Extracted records

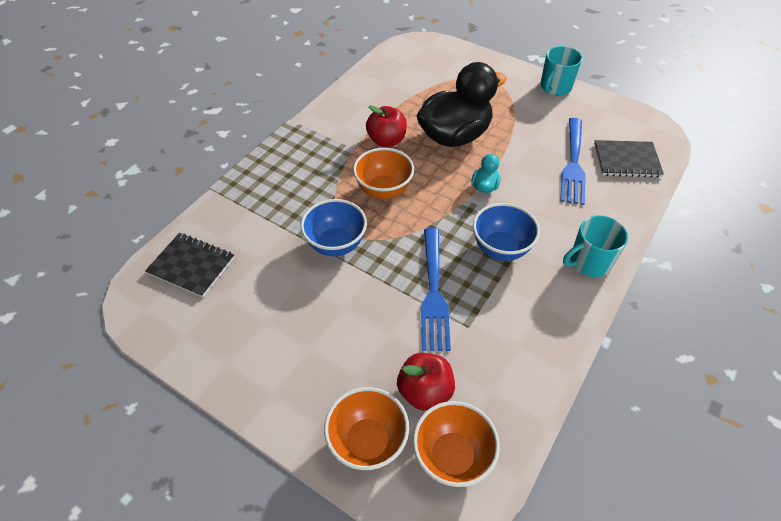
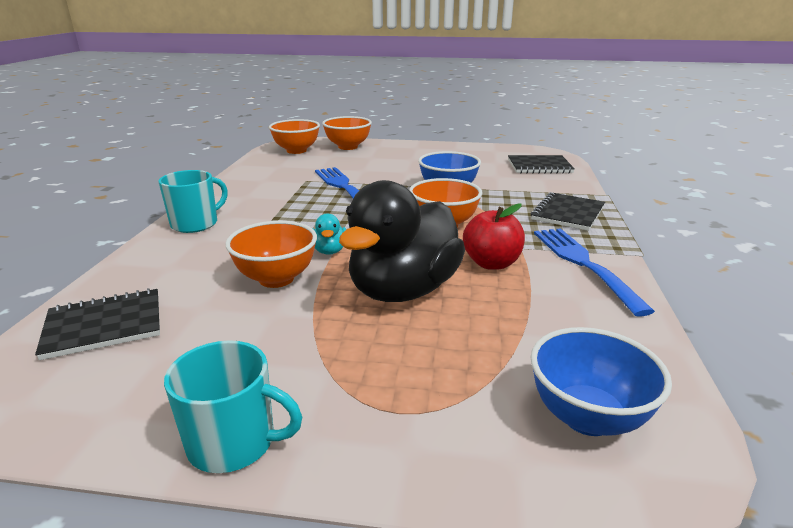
camera: 155 degrees right, 25 degrees down
red apple [397,353,455,411] -> none
blue bowl [473,203,540,261] -> blue bowl moved to [531,327,672,436]
turquoise mug [540,46,583,96] -> turquoise mug turned 90 degrees clockwise [164,340,302,473]
blue fork [560,118,586,205] -> blue fork moved to [534,228,655,317]
none -> orange bowl [225,221,317,288]
none -> black notebook [531,192,605,231]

• _Try it_:
If an entry contains an image, print the rest of that entry exactly and leave the image out.

• _Exercise result_:
camera: 155 degrees right, 25 degrees down
red apple [397,353,455,411] -> none
blue bowl [473,203,540,261] -> blue bowl moved to [531,327,672,436]
turquoise mug [540,46,583,96] -> turquoise mug turned 90 degrees clockwise [164,340,302,473]
blue fork [560,118,586,205] -> blue fork moved to [534,228,655,317]
none -> orange bowl [225,221,317,288]
none -> black notebook [531,192,605,231]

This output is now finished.